**EXERCISE INSTRUCTIONS**
Below are some entries. Repeat exactly the lines from the one with "BAT1: 4.5V (plus N_16, minus GND) -> none" through the one with "R12: none -> 1.5k (GND, VS)", and only those.

-------- RECORDS FOR THIS EXERCISE --------

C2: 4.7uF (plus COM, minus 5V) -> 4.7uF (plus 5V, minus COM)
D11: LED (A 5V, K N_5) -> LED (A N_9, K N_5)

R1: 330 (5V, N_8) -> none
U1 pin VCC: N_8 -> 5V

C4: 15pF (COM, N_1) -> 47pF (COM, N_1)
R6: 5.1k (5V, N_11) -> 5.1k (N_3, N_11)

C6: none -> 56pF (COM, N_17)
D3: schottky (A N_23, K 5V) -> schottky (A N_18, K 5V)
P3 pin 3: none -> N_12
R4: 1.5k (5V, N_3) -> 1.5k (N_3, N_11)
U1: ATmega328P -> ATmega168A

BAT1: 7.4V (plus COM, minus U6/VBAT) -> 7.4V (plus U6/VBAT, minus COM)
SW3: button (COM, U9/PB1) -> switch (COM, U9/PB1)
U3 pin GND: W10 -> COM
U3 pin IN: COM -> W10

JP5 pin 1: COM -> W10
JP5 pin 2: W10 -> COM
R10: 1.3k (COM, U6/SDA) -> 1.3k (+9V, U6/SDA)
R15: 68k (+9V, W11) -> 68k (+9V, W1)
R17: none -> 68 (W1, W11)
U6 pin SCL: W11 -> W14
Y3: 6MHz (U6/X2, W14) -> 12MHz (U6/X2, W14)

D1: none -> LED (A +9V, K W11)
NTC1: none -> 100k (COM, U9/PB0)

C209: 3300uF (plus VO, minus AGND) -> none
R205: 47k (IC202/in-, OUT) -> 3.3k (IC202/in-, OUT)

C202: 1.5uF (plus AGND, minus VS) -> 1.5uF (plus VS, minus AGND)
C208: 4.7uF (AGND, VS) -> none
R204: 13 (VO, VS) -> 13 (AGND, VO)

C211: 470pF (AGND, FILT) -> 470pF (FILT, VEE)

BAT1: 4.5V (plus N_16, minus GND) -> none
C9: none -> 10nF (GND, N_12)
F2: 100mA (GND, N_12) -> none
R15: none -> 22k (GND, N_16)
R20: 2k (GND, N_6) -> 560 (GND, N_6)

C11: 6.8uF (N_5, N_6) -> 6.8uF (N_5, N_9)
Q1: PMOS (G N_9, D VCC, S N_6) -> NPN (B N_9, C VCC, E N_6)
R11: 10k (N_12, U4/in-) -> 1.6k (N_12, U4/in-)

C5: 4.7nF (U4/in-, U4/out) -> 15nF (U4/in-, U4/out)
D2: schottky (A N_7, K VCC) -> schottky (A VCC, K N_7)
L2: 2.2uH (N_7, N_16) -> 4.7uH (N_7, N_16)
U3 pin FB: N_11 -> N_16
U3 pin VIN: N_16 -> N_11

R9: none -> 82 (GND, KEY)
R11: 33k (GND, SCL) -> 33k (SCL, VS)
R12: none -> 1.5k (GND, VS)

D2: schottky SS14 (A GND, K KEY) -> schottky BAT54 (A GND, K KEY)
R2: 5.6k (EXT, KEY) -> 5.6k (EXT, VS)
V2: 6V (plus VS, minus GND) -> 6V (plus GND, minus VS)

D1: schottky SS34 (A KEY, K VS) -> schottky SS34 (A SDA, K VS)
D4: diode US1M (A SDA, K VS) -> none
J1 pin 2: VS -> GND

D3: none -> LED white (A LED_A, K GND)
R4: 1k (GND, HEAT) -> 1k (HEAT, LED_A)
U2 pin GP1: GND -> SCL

--------

**TASK RESULT**
BAT1: 4.5V (plus N_16, minus GND) -> none
C9: none -> 10nF (GND, N_12)
F2: 100mA (GND, N_12) -> none
R15: none -> 22k (GND, N_16)
R20: 2k (GND, N_6) -> 560 (GND, N_6)

C11: 6.8uF (N_5, N_6) -> 6.8uF (N_5, N_9)
Q1: PMOS (G N_9, D VCC, S N_6) -> NPN (B N_9, C VCC, E N_6)
R11: 10k (N_12, U4/in-) -> 1.6k (N_12, U4/in-)

C5: 4.7nF (U4/in-, U4/out) -> 15nF (U4/in-, U4/out)
D2: schottky (A N_7, K VCC) -> schottky (A VCC, K N_7)
L2: 2.2uH (N_7, N_16) -> 4.7uH (N_7, N_16)
U3 pin FB: N_11 -> N_16
U3 pin VIN: N_16 -> N_11

R9: none -> 82 (GND, KEY)
R11: 33k (GND, SCL) -> 33k (SCL, VS)
R12: none -> 1.5k (GND, VS)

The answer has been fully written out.